== Extracted records

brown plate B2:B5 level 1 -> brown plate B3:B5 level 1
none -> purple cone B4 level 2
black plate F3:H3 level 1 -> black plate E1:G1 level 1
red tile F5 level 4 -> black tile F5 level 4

====
== Extracted records

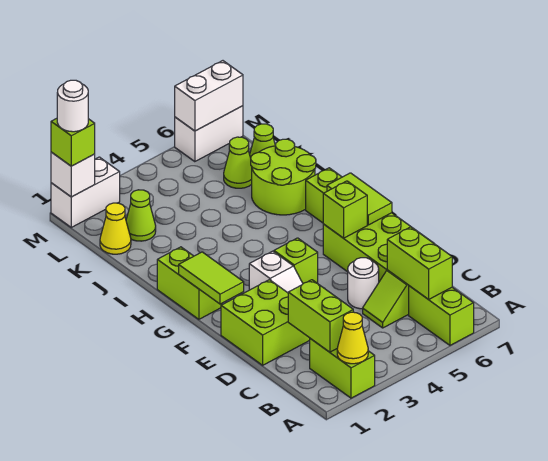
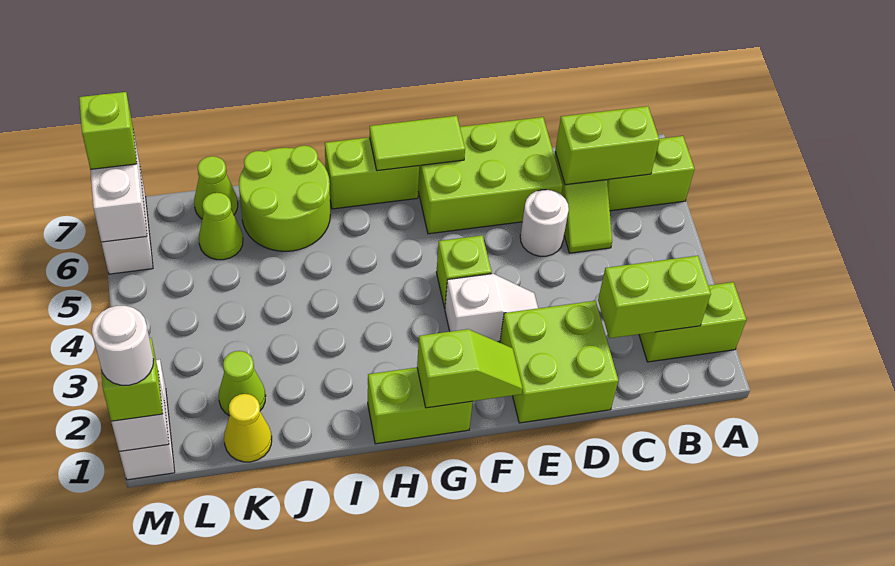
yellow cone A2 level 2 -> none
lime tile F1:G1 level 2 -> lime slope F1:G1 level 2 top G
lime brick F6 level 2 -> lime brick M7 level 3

====
== Extracted records

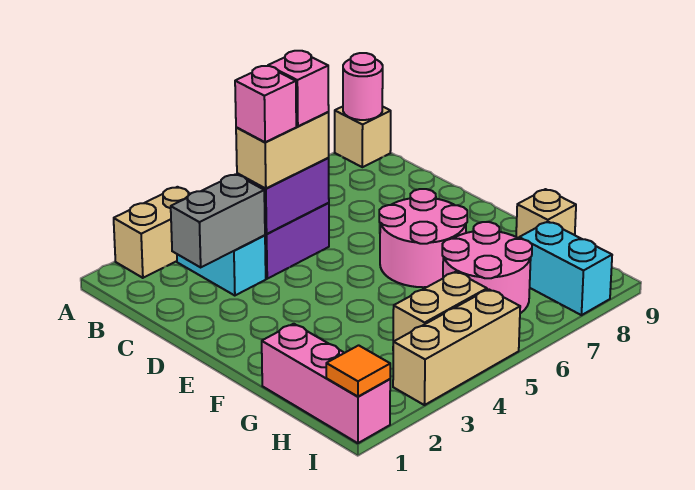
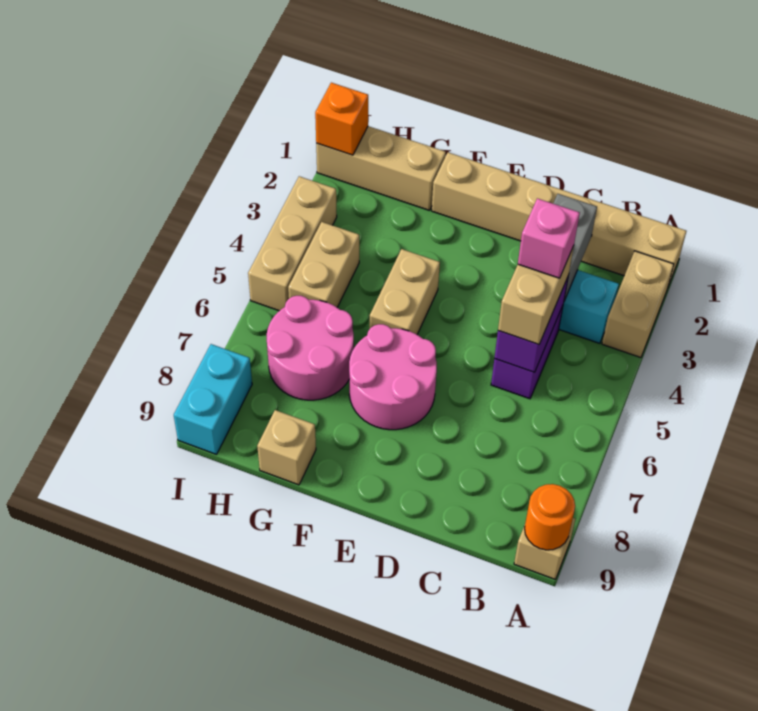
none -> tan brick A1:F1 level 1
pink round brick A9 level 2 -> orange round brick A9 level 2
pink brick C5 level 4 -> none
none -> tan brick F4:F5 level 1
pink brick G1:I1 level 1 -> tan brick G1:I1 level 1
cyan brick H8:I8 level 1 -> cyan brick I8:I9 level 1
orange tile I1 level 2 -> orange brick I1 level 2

====

Assignment ▸ Show the lines of the entries that include the string "cone", copying each in full.

Written response ▸
none -> purple cone B4 level 2
yellow cone A2 level 2 -> none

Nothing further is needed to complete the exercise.